• [Extracted material]:
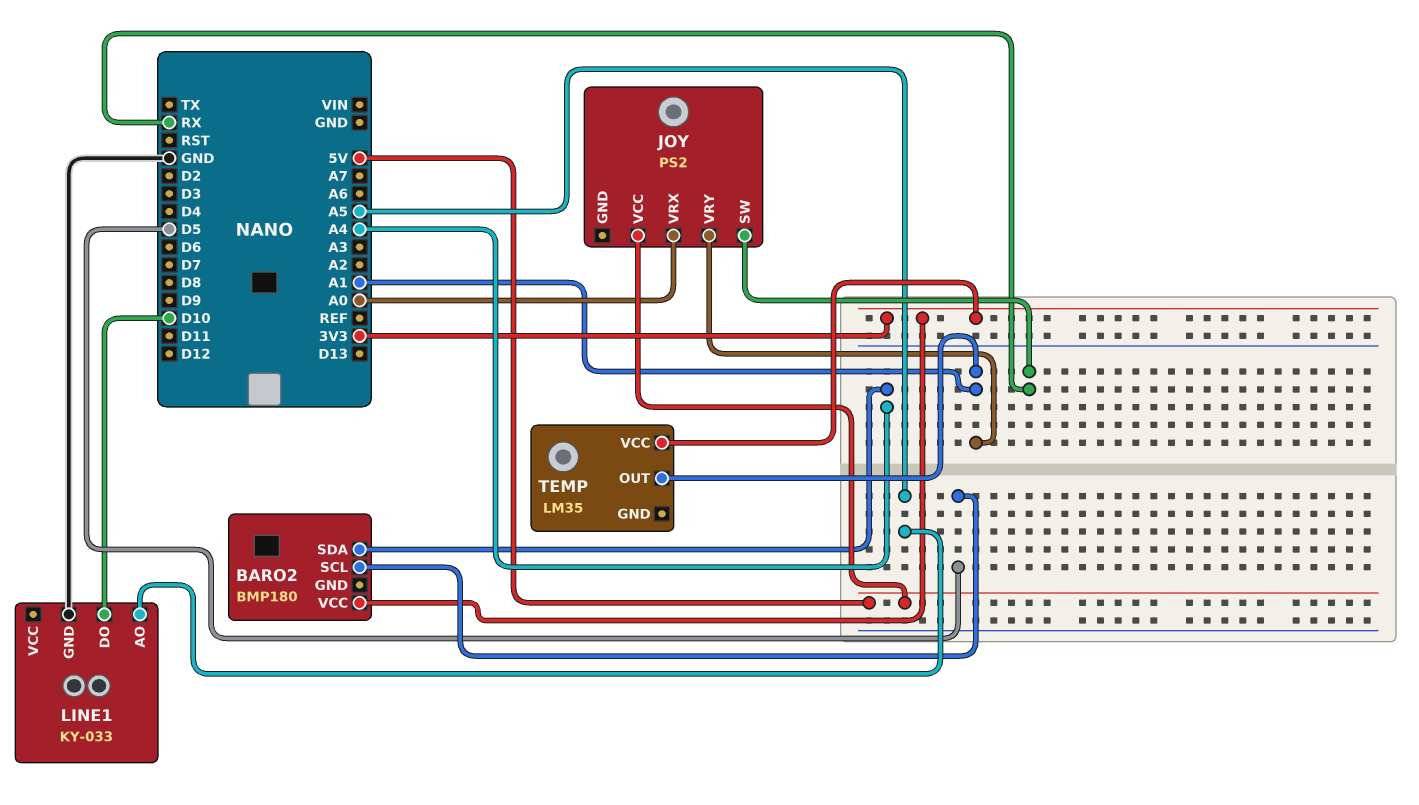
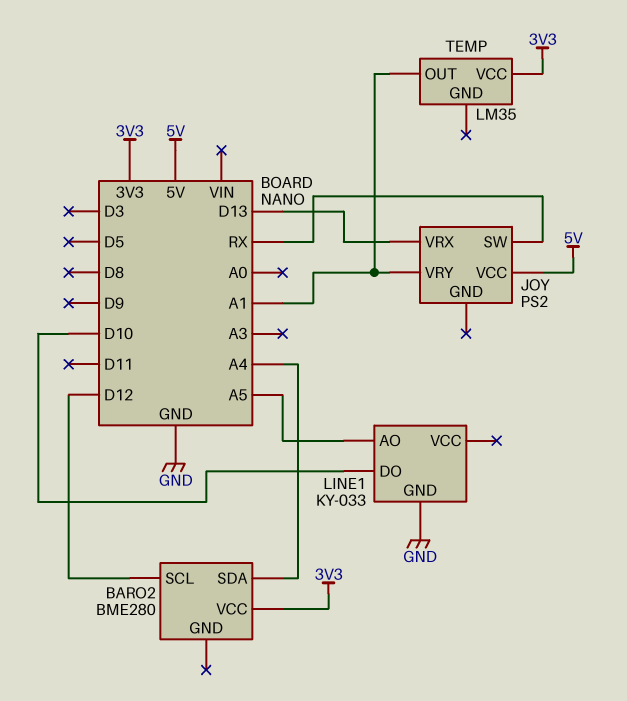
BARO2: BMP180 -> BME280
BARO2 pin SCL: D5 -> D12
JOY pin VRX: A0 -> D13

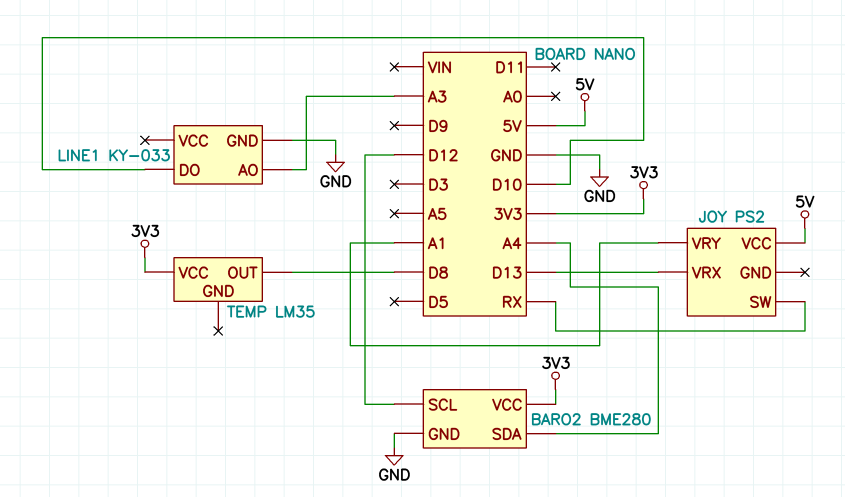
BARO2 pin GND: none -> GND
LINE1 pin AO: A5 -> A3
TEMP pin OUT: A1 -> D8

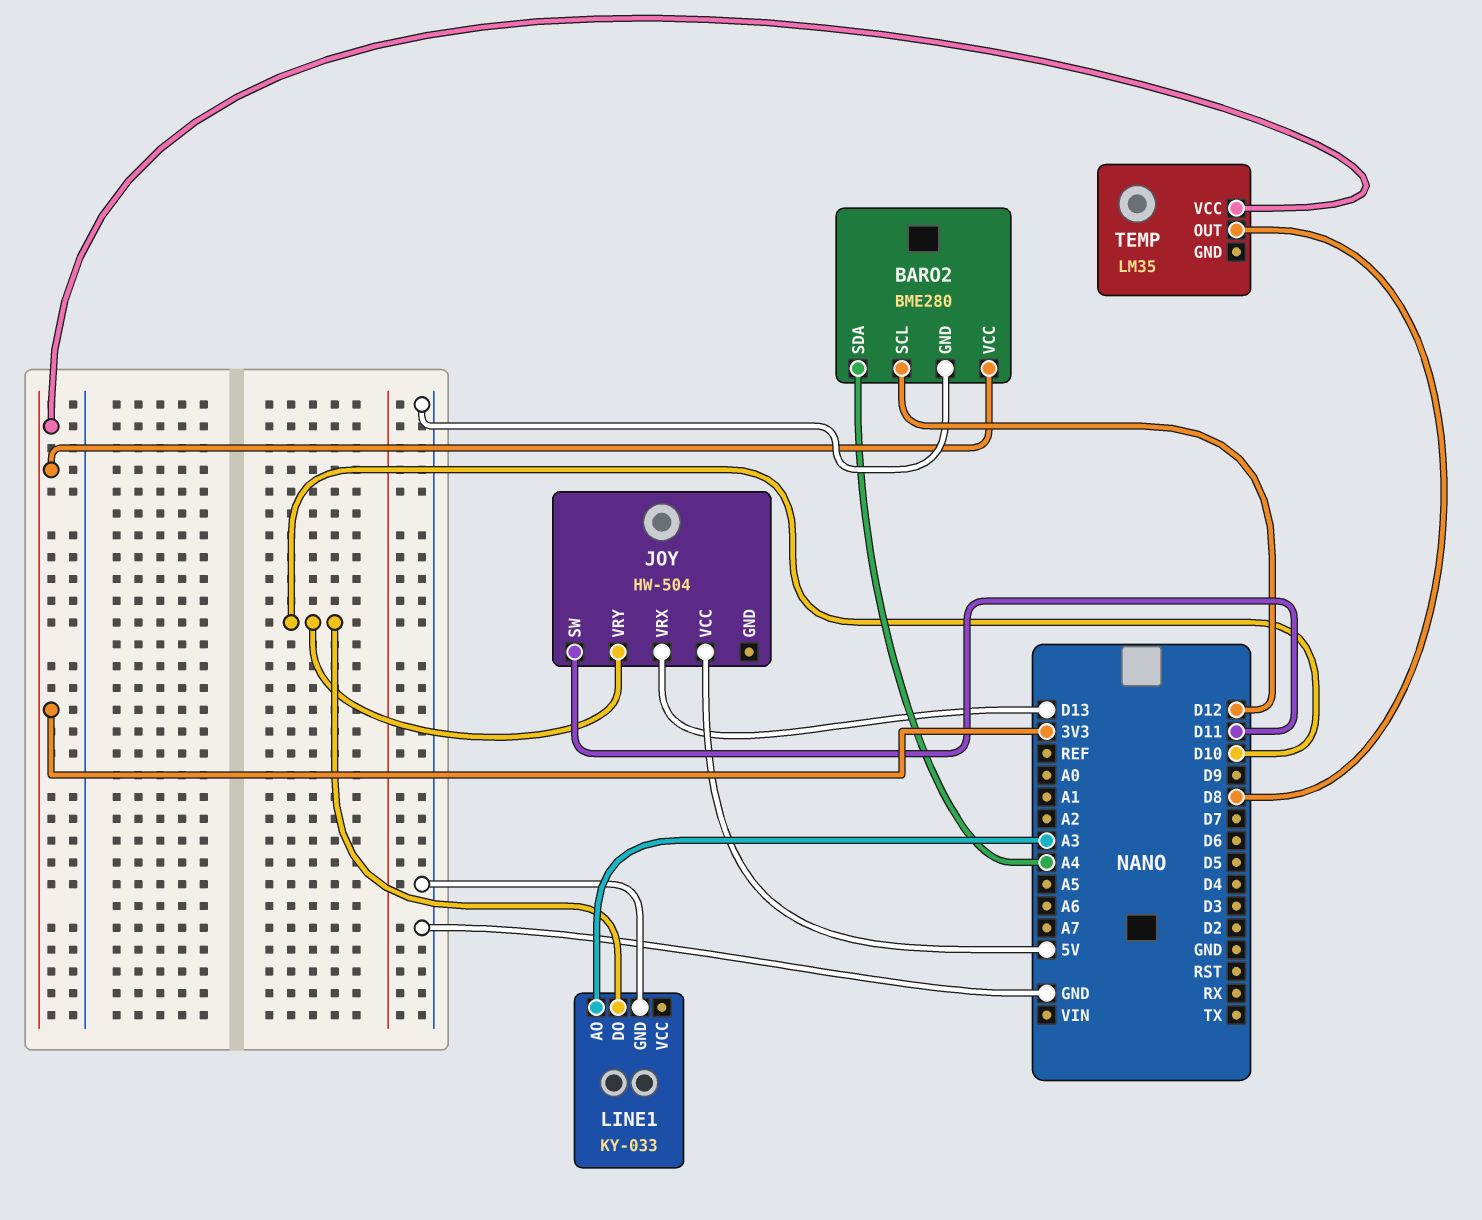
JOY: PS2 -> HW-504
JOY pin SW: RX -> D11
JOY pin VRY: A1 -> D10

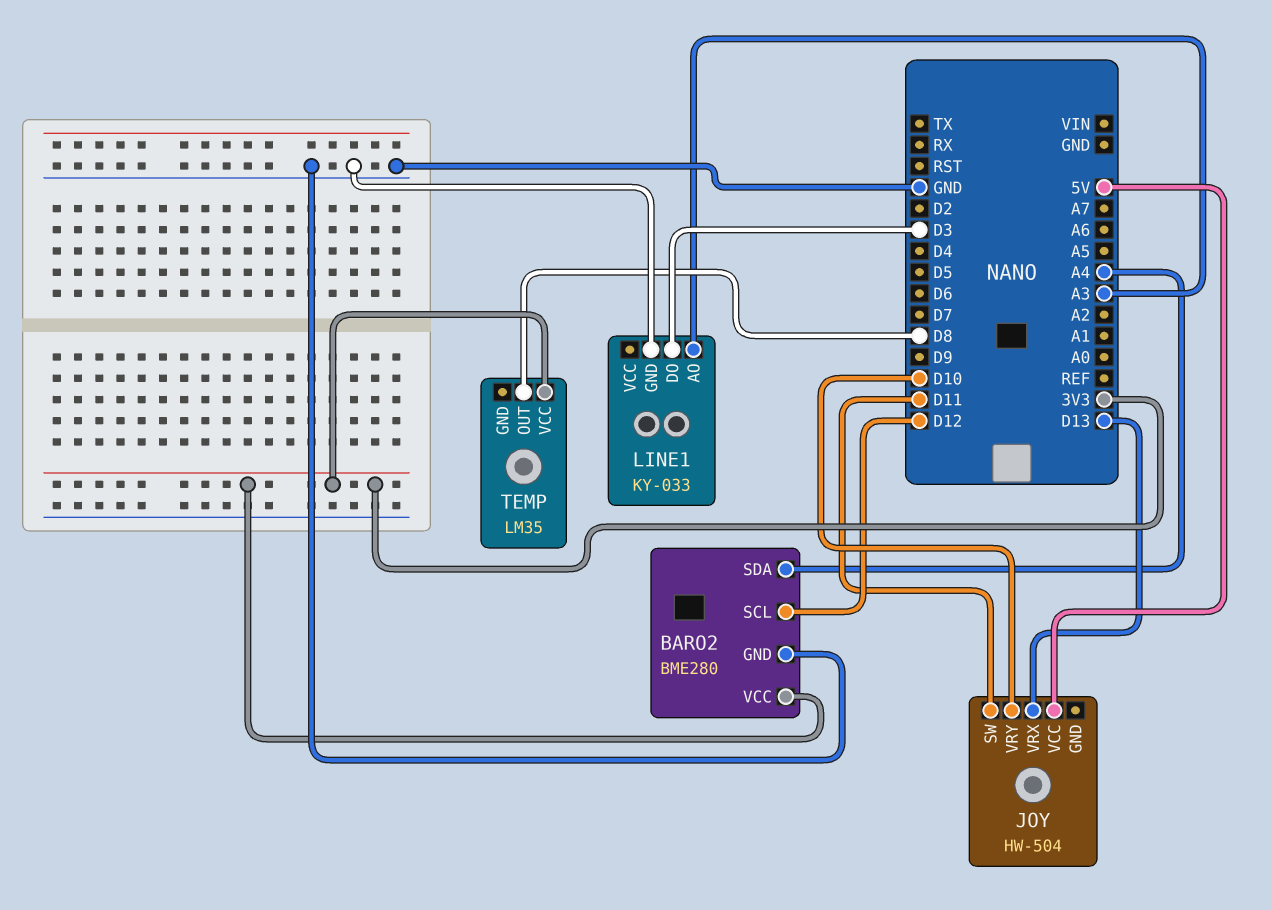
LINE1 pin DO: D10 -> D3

--

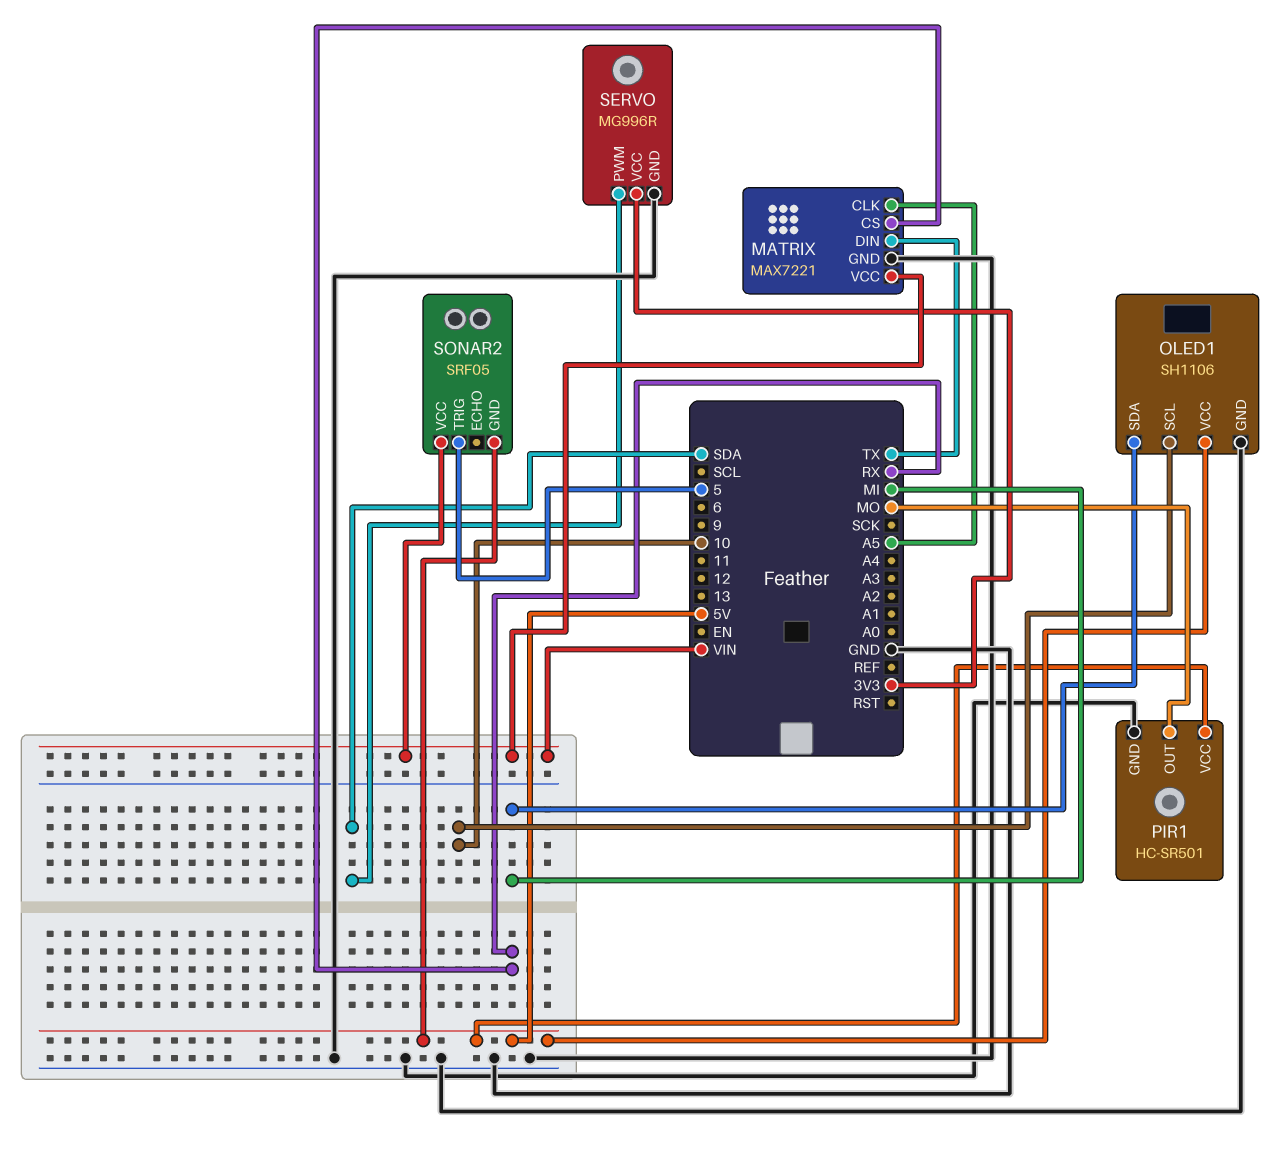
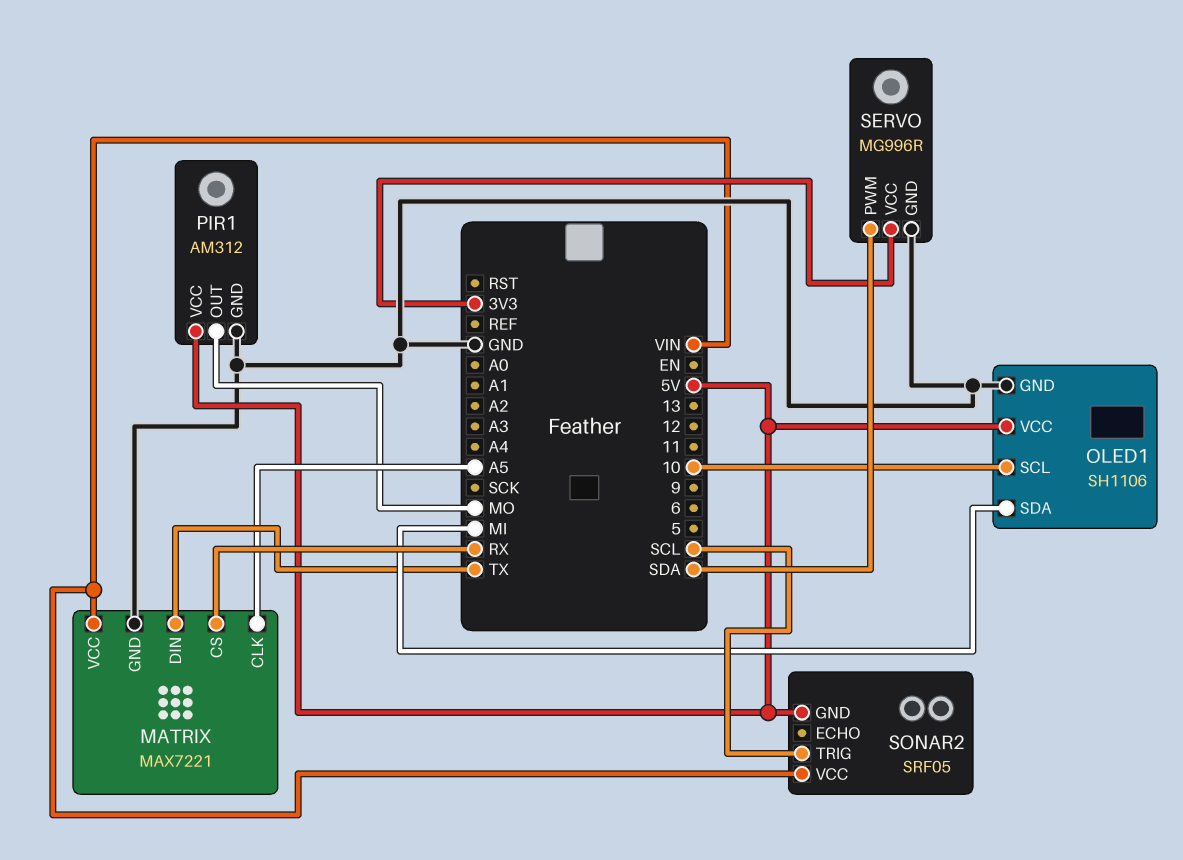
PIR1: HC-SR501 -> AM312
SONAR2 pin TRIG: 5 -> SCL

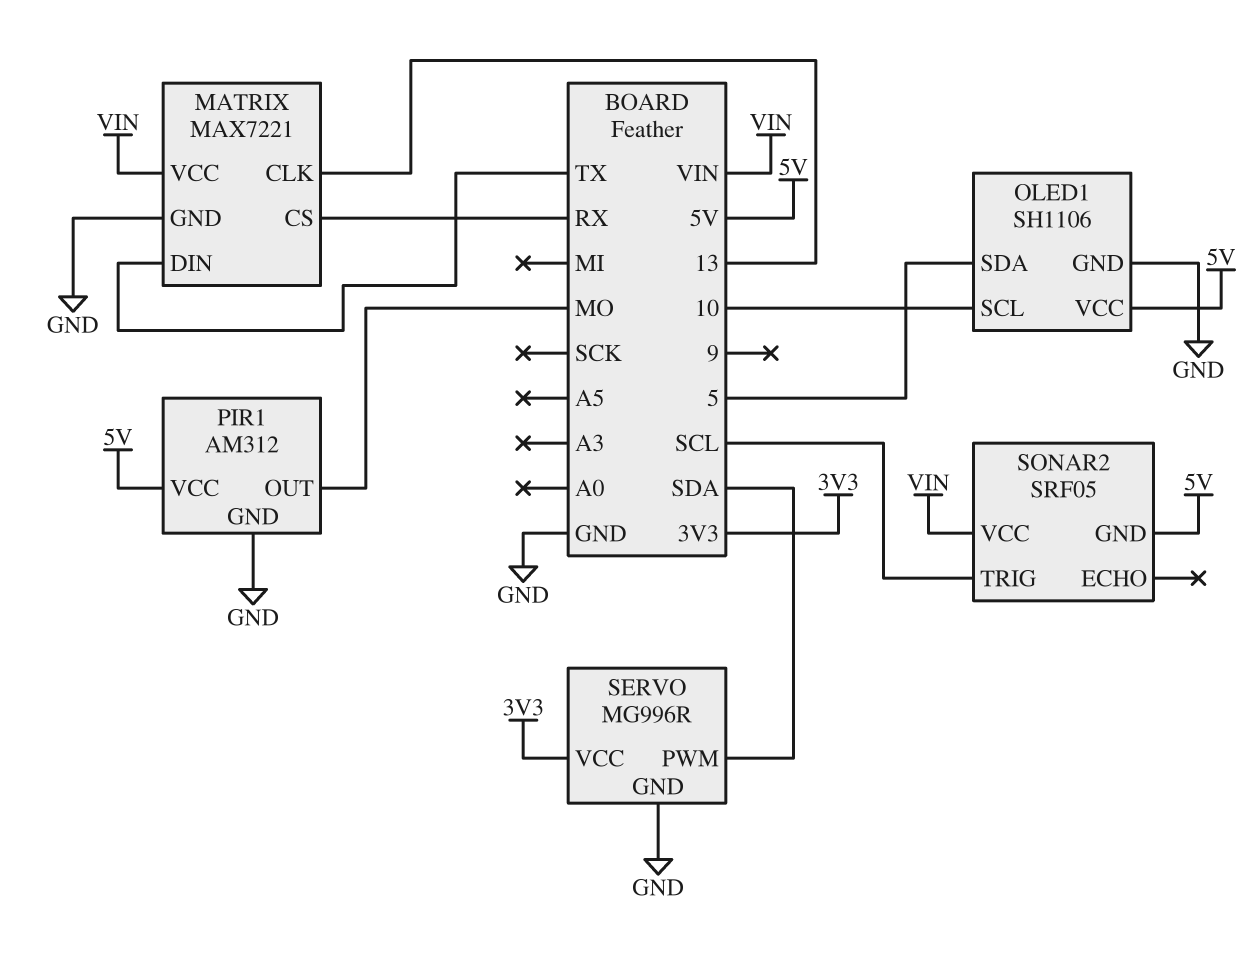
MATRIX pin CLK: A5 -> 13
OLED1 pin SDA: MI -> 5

• [Task to complete]: Your reply should consist solely of the lines above from the line containing "SONAR2 pin TRIG: 5 -> SCL" up to and including the line containing "OLED1 pin SDA: MI -> 5", reproduced exactly, minus the pictures.

• [Completed task]:
SONAR2 pin TRIG: 5 -> SCL

MATRIX pin CLK: A5 -> 13
OLED1 pin SDA: MI -> 5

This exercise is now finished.